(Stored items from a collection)

----------

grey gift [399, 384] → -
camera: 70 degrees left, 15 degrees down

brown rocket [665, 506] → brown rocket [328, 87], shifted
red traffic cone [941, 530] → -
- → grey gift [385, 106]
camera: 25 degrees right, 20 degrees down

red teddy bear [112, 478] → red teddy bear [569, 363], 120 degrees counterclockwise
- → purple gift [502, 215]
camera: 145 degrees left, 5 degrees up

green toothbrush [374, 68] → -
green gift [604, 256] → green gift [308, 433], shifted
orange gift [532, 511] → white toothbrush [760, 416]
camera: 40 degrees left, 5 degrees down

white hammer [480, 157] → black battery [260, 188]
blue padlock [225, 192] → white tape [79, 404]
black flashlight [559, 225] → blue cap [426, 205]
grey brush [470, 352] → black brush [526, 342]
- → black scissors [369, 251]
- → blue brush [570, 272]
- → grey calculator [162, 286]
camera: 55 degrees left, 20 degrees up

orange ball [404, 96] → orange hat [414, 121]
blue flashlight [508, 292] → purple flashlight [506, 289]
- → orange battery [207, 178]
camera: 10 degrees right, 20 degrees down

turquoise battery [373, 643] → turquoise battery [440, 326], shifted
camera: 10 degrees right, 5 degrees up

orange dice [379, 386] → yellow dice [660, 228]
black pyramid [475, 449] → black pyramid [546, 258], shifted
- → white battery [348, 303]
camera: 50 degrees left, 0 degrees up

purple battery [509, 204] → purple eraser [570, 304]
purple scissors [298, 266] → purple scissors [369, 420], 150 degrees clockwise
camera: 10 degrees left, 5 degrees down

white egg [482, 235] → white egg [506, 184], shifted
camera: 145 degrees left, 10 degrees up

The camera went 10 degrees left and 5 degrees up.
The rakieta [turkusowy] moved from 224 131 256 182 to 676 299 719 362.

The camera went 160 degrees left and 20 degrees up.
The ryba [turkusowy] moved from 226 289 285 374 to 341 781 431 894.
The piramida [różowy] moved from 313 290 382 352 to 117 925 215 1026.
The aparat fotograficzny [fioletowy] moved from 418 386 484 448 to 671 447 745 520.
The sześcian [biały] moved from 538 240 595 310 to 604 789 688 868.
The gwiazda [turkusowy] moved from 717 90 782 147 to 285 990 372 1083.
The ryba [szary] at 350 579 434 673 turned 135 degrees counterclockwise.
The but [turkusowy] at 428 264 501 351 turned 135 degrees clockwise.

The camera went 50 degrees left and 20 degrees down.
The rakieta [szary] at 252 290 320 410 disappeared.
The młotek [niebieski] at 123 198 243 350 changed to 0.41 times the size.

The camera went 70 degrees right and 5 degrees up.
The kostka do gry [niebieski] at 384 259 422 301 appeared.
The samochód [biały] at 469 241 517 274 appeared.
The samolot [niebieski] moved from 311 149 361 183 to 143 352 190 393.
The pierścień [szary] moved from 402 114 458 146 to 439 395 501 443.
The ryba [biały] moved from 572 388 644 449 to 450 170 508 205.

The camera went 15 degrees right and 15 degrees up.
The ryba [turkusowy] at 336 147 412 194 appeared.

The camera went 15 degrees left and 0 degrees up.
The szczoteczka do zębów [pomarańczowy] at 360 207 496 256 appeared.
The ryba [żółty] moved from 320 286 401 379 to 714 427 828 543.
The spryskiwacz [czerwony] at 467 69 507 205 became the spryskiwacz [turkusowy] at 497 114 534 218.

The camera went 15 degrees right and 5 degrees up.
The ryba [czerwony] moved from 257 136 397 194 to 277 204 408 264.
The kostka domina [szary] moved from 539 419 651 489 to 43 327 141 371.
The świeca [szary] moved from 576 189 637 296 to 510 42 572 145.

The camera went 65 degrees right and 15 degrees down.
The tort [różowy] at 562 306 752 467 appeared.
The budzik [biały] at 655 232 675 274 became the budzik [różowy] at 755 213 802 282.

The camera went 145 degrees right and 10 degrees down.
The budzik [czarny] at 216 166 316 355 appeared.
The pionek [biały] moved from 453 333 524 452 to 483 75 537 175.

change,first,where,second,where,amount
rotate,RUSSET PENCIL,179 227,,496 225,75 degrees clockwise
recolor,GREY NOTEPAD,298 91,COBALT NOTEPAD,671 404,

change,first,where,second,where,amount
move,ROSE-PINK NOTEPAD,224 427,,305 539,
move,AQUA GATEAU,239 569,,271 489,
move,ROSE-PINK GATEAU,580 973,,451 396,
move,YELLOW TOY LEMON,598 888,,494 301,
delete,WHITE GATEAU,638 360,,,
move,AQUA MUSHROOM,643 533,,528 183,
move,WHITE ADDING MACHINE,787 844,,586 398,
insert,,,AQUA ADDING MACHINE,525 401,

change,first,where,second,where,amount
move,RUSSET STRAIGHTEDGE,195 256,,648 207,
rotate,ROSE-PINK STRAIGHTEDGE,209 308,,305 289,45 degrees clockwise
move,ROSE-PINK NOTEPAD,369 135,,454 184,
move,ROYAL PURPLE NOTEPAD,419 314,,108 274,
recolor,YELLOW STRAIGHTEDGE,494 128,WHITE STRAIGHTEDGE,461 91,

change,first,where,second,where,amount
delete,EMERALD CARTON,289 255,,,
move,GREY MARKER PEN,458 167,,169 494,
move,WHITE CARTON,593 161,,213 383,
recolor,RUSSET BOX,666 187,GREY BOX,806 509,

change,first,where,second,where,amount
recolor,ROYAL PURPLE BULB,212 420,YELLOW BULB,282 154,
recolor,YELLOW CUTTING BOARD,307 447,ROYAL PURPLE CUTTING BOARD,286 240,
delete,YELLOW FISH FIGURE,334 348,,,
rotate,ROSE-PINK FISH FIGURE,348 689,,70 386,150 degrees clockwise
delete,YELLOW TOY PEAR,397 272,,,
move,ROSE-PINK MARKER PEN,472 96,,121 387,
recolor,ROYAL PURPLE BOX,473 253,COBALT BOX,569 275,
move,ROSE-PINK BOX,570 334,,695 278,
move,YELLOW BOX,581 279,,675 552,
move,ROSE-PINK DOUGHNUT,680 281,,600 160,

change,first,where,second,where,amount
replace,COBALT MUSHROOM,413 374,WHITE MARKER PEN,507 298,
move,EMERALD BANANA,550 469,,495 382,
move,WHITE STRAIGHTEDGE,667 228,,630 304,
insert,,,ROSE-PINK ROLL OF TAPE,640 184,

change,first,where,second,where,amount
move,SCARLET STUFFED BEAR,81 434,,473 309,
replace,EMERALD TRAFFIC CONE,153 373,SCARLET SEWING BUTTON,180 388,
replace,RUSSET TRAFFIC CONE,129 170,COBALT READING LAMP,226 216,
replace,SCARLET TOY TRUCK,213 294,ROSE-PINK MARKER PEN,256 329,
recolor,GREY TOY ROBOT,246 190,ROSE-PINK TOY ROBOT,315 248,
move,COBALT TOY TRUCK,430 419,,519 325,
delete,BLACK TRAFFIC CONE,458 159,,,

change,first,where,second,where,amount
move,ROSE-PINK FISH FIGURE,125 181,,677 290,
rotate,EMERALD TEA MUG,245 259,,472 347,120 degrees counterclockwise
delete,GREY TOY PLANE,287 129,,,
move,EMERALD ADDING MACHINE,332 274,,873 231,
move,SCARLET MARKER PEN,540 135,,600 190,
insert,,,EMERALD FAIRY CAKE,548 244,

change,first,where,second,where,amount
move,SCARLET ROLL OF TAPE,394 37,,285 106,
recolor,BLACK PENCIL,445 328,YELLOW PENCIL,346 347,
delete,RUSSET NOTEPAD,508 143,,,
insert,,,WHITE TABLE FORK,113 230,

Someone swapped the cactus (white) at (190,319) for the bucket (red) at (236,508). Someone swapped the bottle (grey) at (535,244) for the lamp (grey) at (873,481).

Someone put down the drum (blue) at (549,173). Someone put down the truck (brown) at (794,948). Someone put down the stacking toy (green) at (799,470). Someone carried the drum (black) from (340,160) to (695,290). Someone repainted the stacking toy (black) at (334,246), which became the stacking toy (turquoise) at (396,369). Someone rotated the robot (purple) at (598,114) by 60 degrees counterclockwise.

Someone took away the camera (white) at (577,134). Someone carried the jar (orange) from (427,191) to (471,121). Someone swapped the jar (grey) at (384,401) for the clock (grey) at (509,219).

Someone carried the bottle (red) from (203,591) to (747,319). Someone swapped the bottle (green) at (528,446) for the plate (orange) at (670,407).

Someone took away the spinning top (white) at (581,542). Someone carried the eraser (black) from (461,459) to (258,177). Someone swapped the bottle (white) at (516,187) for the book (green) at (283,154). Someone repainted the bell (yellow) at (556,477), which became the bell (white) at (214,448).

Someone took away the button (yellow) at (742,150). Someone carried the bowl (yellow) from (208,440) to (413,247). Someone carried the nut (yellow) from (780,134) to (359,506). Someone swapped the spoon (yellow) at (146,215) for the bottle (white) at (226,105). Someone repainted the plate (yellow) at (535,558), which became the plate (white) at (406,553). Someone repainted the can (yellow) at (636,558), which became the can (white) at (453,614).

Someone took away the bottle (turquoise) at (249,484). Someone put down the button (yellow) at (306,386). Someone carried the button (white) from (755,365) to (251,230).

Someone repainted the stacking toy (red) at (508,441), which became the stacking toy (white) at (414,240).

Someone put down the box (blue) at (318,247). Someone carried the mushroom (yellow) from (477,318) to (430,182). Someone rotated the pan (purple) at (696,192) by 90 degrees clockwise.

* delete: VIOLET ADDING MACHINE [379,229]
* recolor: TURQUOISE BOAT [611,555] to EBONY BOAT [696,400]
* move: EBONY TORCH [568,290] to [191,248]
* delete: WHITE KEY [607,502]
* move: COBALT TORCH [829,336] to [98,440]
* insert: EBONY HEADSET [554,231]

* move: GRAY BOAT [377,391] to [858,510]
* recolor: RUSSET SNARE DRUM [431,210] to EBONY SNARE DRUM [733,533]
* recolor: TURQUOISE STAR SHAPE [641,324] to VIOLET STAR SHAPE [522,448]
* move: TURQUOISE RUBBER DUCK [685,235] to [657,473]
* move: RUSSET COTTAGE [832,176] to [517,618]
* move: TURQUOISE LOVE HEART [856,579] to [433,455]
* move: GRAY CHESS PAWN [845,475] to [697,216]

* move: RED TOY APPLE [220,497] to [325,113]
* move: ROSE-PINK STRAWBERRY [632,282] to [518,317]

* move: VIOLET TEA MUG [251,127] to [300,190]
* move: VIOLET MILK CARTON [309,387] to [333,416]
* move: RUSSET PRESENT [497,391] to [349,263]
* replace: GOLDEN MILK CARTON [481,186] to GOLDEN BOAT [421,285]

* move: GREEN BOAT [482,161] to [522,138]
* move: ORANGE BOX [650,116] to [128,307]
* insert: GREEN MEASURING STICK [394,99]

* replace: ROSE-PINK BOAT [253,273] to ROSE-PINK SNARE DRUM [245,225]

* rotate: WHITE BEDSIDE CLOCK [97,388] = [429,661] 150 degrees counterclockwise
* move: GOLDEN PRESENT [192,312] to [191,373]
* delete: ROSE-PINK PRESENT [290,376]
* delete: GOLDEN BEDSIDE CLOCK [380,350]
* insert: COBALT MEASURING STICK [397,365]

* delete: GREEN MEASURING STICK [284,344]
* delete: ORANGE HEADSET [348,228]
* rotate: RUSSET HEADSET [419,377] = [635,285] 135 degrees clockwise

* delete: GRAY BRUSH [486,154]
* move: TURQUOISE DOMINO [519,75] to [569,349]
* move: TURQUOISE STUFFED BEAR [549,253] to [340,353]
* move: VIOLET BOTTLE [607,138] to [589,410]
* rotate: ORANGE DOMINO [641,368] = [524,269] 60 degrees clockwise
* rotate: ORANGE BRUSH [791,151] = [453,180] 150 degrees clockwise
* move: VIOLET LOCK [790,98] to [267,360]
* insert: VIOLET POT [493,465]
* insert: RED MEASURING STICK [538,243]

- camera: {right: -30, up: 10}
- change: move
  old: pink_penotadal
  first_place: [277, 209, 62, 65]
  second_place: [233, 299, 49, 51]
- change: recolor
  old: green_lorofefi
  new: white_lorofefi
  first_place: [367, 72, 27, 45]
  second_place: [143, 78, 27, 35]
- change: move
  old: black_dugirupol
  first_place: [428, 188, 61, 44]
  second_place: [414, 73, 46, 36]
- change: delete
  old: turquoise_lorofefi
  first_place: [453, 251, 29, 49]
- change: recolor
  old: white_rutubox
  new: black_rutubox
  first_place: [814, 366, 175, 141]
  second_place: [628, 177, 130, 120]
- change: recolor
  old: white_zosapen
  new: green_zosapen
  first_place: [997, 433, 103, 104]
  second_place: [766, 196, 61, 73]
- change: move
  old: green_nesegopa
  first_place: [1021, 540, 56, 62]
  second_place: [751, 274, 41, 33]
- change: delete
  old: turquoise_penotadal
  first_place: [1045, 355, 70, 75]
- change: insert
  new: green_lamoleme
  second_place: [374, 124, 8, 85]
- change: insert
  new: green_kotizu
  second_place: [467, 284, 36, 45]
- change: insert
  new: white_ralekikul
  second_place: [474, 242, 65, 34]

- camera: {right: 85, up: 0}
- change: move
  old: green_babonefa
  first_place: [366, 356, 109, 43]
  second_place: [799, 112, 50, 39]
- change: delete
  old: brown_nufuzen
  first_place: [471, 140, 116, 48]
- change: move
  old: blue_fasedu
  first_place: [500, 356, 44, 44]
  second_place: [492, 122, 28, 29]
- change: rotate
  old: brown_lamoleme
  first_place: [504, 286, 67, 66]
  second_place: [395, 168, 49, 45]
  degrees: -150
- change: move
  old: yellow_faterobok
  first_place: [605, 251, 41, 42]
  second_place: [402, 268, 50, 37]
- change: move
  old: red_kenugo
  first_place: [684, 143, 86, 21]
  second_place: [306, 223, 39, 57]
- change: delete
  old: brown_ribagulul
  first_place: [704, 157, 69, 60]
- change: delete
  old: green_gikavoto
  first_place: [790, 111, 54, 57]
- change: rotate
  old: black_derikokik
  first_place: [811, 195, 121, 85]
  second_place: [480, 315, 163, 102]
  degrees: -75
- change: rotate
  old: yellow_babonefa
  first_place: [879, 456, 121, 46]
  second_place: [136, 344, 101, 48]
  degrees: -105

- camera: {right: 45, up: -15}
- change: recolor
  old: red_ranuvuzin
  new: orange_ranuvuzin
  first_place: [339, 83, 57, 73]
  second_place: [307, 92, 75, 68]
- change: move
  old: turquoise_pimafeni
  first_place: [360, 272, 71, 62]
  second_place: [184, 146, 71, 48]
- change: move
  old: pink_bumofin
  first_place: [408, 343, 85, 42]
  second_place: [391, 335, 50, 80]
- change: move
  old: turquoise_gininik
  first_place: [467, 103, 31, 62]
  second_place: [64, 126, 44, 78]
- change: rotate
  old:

----------

*Instructions for the task:* Your task is to restate, word for word, each line from the one that includes "first_place: [1021, 540, 56, 62]" to the end of the records, with both ends included and nothing else.

*Written reply:*
  first_place: [1021, 540, 56, 62]
  second_place: [751, 274, 41, 33]
- change: delete
  old: turquoise_penotadal
  first_place: [1045, 355, 70, 75]
- change: insert
  new: green_lamoleme
  second_place: [374, 124, 8, 85]
- change: insert
  new: green_kotizu
  second_place: [467, 284, 36, 45]
- change: insert
  new: white_ralekikul
  second_place: [474, 242, 65, 34]

- camera: {right: 85, up: 0}
- change: move
  old: green_babonefa
  first_place: [366, 356, 109, 43]
  second_place: [799, 112, 50, 39]
- change: delete
  old: brown_nufuzen
  first_place: [471, 140, 116, 48]
- change: move
  old: blue_fasedu
  first_place: [500, 356, 44, 44]
  second_place: [492, 122, 28, 29]
- change: rotate
  old: brown_lamoleme
  first_place: [504, 286, 67, 66]
  second_place: [395, 168, 49, 45]
  degrees: -150
- change: move
  old: yellow_faterobok
  first_place: [605, 251, 41, 42]
  second_place: [402, 268, 50, 37]
- change: move
  old: red_kenugo
  first_place: [684, 143, 86, 21]
  second_place: [306, 223, 39, 57]
- change: delete
  old: brown_ribagulul
  first_place: [704, 157, 69, 60]
- change: delete
  old: green_gikavoto
  first_place: [790, 111, 54, 57]
- change: rotate
  old: black_derikokik
  first_place: [811, 195, 121, 85]
  second_place: [480, 315, 163, 102]
  degrees: -75
- change: rotate
  old: yellow_babonefa
  first_place: [879, 456, 121, 46]
  second_place: [136, 344, 101, 48]
  degrees: -105

- camera: {right: 45, up: -15}
- change: recolor
  old: red_ranuvuzin
  new: orange_ranuvuzin
  first_place: [339, 83, 57, 73]
  second_place: [307, 92, 75, 68]
- change: move
  old: turquoise_pimafeni
  first_place: [360, 272, 71, 62]
  second_place: [184, 146, 71, 48]
- change: move
  old: pink_bumofin
  first_place: [408, 343, 85, 42]
  second_place: [391, 335, 50, 80]
- change: move
  old: turquoise_gininik
  first_place: [467, 103, 31, 62]
  second_place: [64, 126, 44, 78]
- change: rotate
  old:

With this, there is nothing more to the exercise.